EXERCISE GOAL
Pull every line with "blanco" from the material.

• • • •

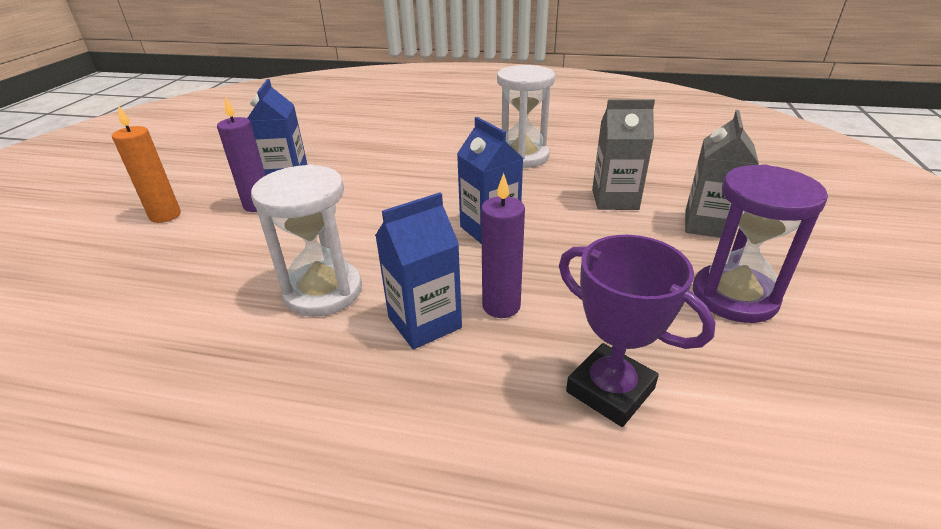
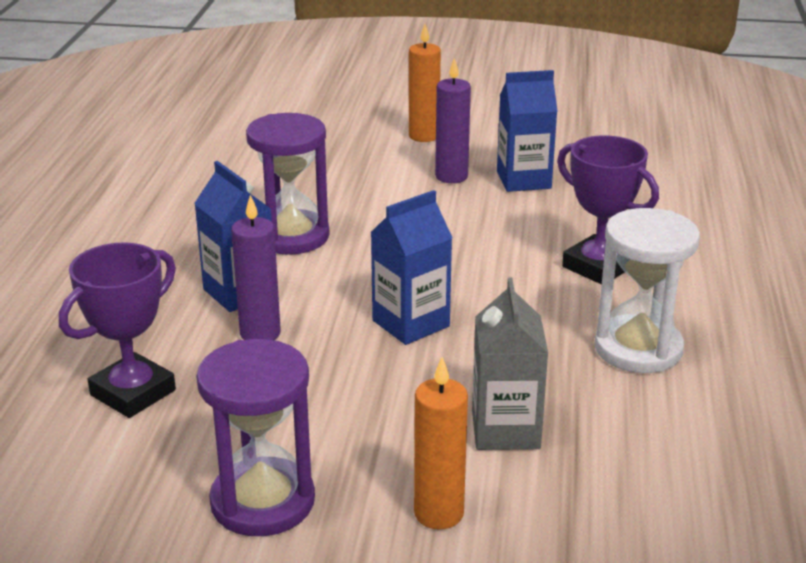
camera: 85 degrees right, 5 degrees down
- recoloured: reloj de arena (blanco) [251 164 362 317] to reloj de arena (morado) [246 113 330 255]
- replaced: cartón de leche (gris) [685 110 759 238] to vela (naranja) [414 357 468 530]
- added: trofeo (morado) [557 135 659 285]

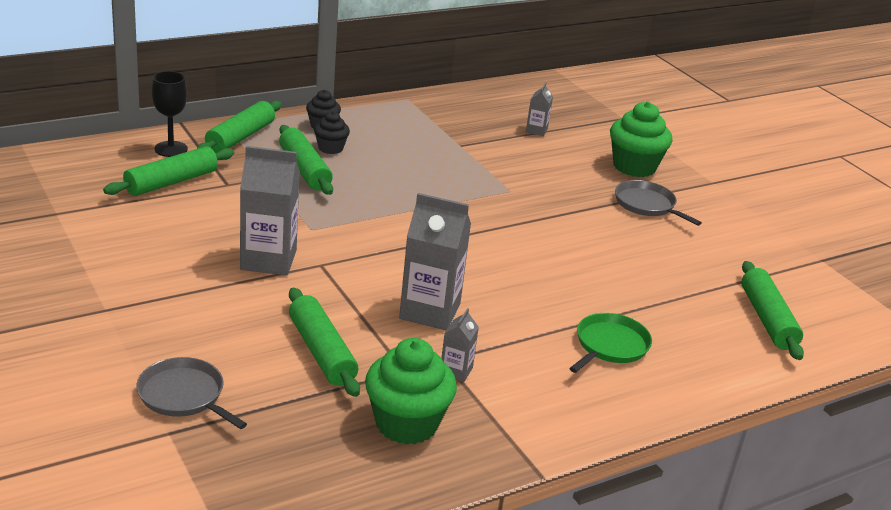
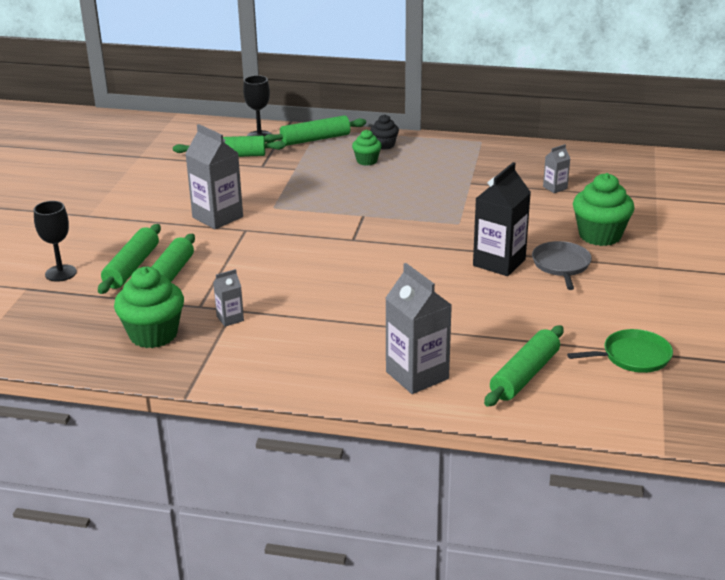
camera: 45 degrees right, 0 degrees up
- replaced: sartén (gris) [136 357 247 429] to copa (negro) [34 201 77 282]
- moved: rodillo (verde) [279 125 333 195] to [98 224 161 294]
- recoloured: magdalena (negro) [314 111 350 154] to magdalena (verde) [352 130 382 166]
- moved: cartón de leche (gris) [399 193 471 330] to [385 263 452 394]
- moved: sartén (verde) [569 313 652 373] to [567 329 673 373]
- added: cartón de leche (negro) [473 162 531 276]

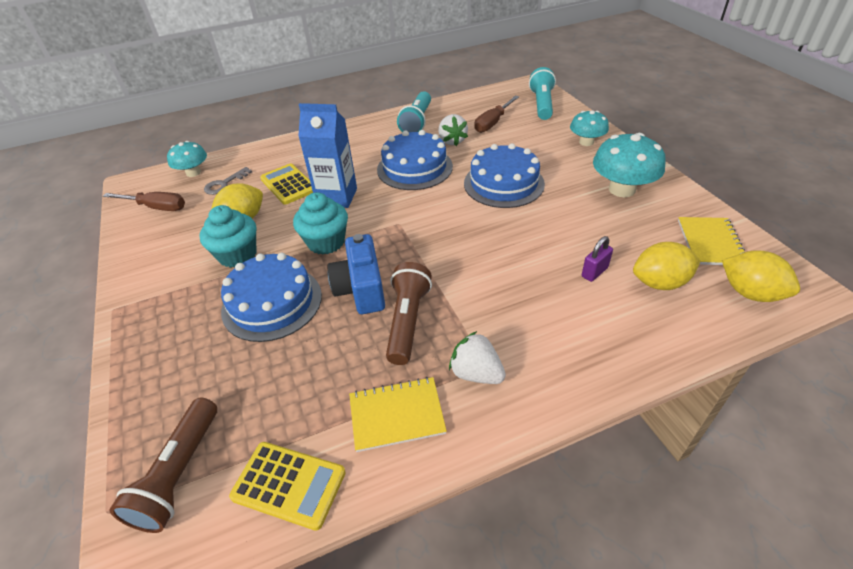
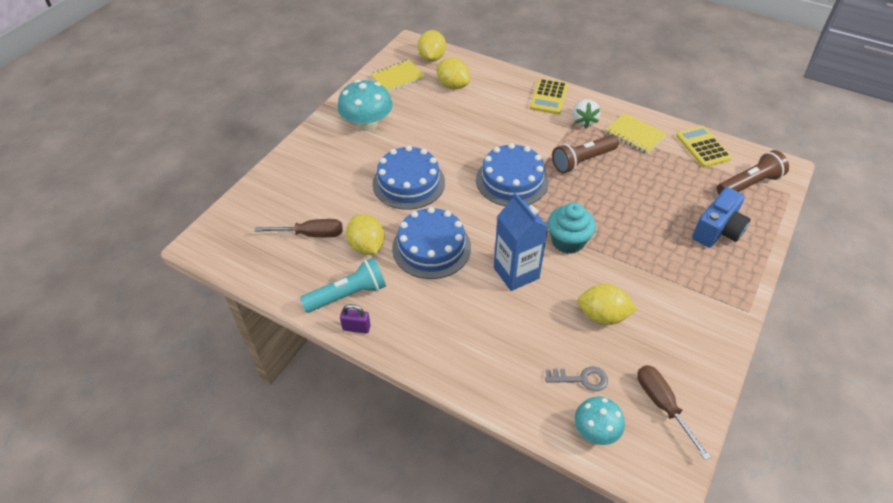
camera: 130 degrees left, 5 degrees up
- removed: magdalena (turquesa) [199 205 256 268]
- moved: tarta (azul) [221 253 322 342] to [476 143 549 206]
- moved: calculadora (amarillo) [260 164 313 205] to [530 78 568 114]
- moved: cámara (azul) [327 234 385 314] to [692 187 750 248]
- replaced: fresa (blanco) [438 114 468 146] to limón (amarillo) [346 214 385 255]
- removed: lámpara de mano (turquesa) [529 67 556 120]
- removed: seta (turquesa) [570 110 609 146]
- moved: candado (morado) [581 236 613 282] to [340 304 371 334]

• • • •

TASK SOLUTION
- recoloured: reloj de arena (blanco) [251 164 362 317] to reloj de arena (morado) [246 113 330 255]
- replaced: fresa (blanco) [438 114 468 146] to limón (amarillo) [346 214 385 255]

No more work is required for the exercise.